» Action item
Line by line, repeat the data below exactly, beginning at the first line and ending at the line with "- → toy tree (pink) <460 247>". Omit pictures.

» Dataset records
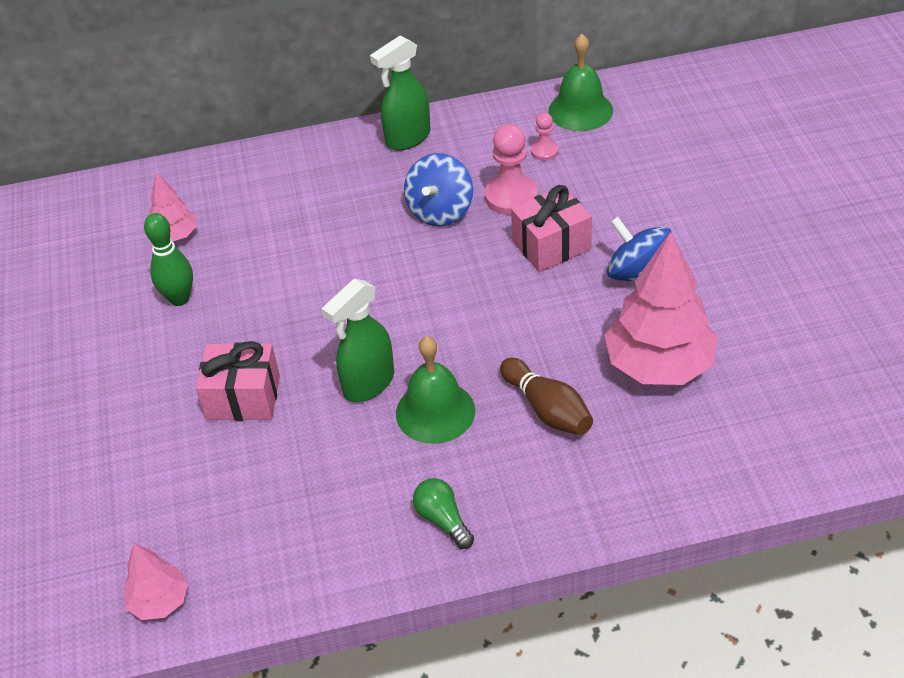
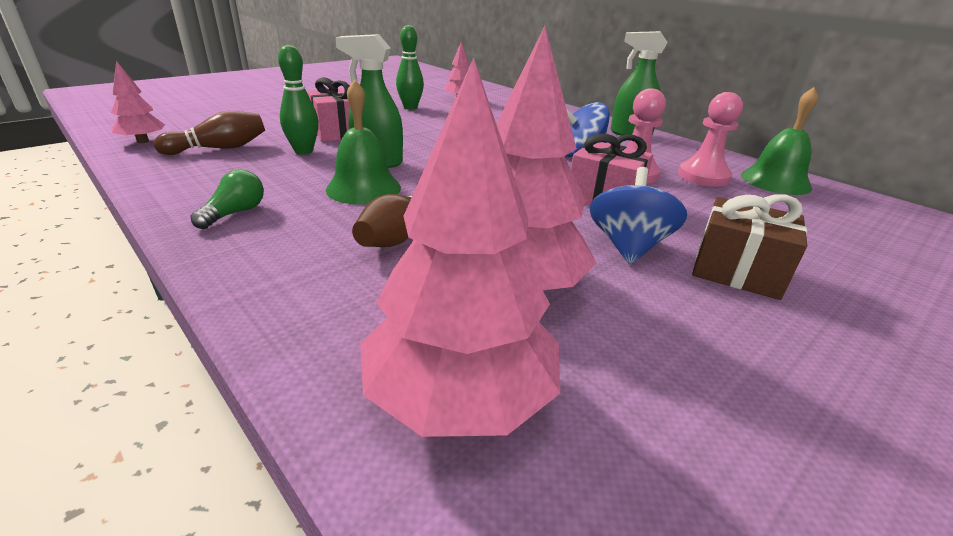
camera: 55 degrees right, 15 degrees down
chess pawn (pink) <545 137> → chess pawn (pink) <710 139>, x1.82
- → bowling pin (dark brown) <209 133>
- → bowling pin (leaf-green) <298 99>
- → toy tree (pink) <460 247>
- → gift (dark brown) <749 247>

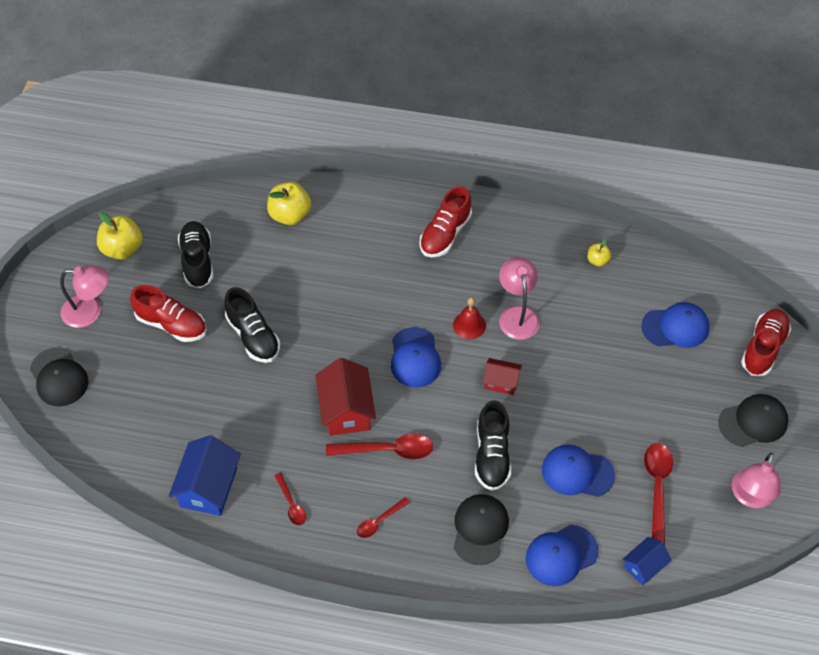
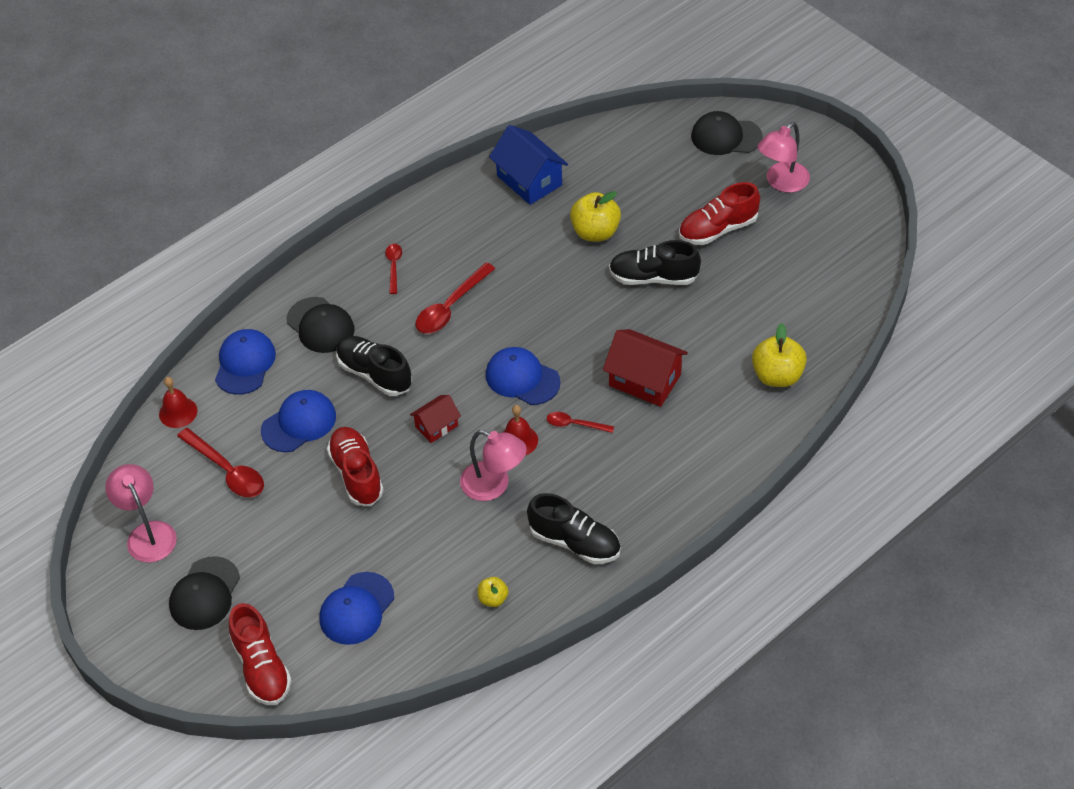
camera: 130 degrees right, 5 degrees down
apple fruit (golden) <120 236> → apple fruit (golden) <595 216>, moved
lace-up shoe (jet-black) <195 254> → lace-up shoe (jet-black) <574 528>, moved
tablespoon (crimson) <290 499> → tablespoon (crimson) <580 422>, moved
house (crimson) <345 397> → house (crimson) <645 368>, moved
lace-up shoe (crimson) <446 221> → lace-up shoe (crimson) <355 466>, moved
house (blue) <647 561> → bell (crimson) <178 402>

» Solution to this task
camera: 55 degrees right, 15 degrees down
chess pawn (pink) <545 137> → chess pawn (pink) <710 139>, x1.82
- → bowling pin (dark brown) <209 133>
- → bowling pin (leaf-green) <298 99>
- → toy tree (pink) <460 247>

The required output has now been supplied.